:: Data segment ::

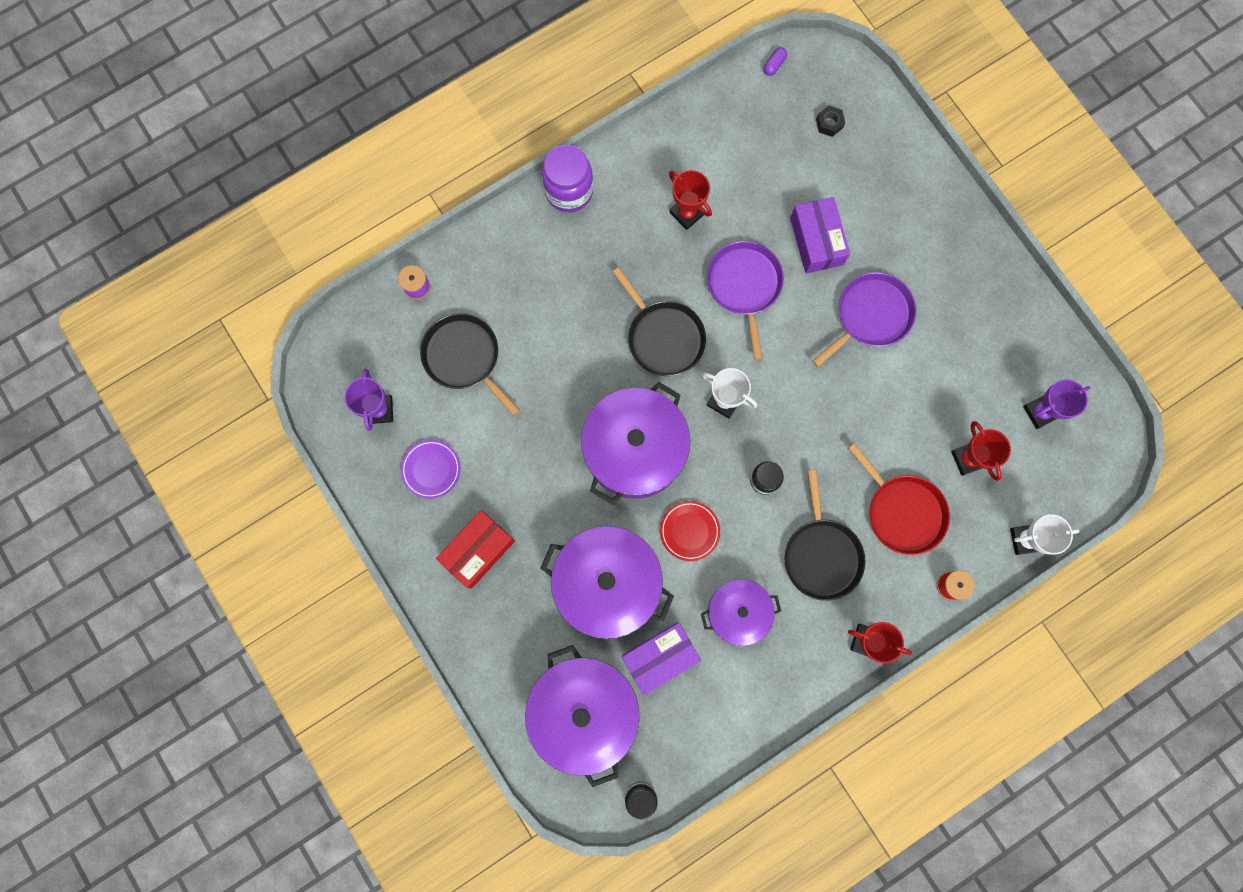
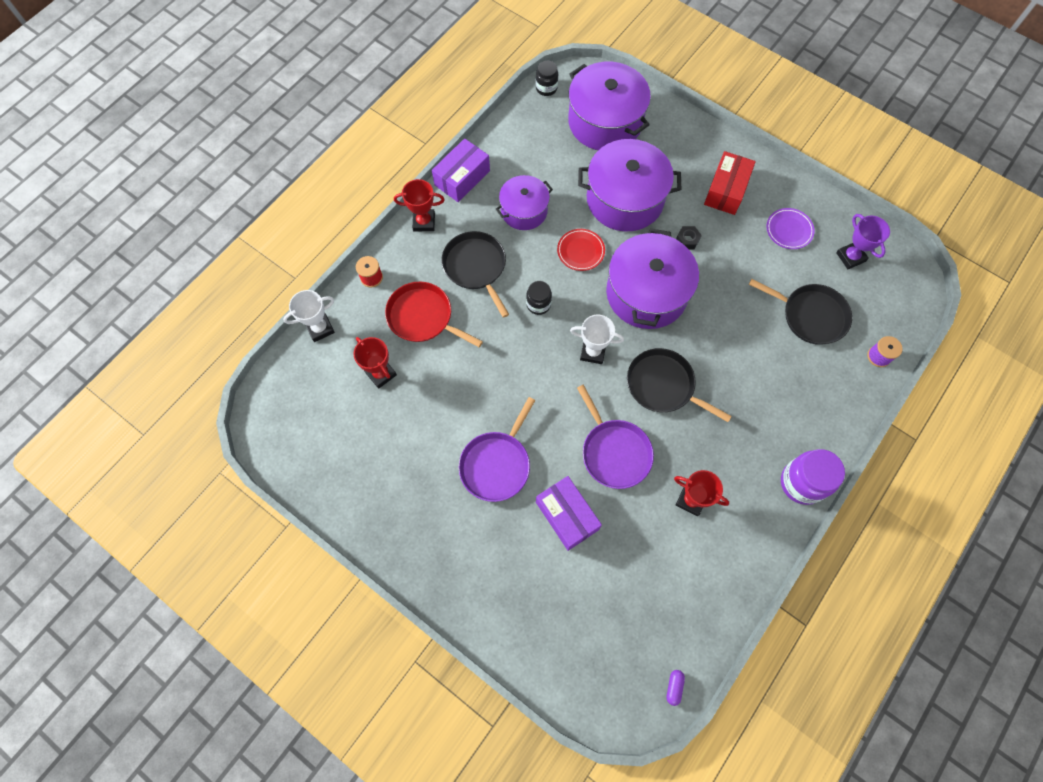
camera: 160 degrees right, 10 degrees down
purple box [622,623,701,695] -> purple box moved to [432,138,490,202]
black nut [816,106,845,137] -> black nut moved to [676,226,702,250]
purple trophy [1023,379,1091,429] -> none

:::

• [Exercise goal] Whenever the word "moved" shows up in a line above, copy that line.

• [Result for this task]
purple box [622,623,701,695] -> purple box moved to [432,138,490,202]
black nut [816,106,845,137] -> black nut moved to [676,226,702,250]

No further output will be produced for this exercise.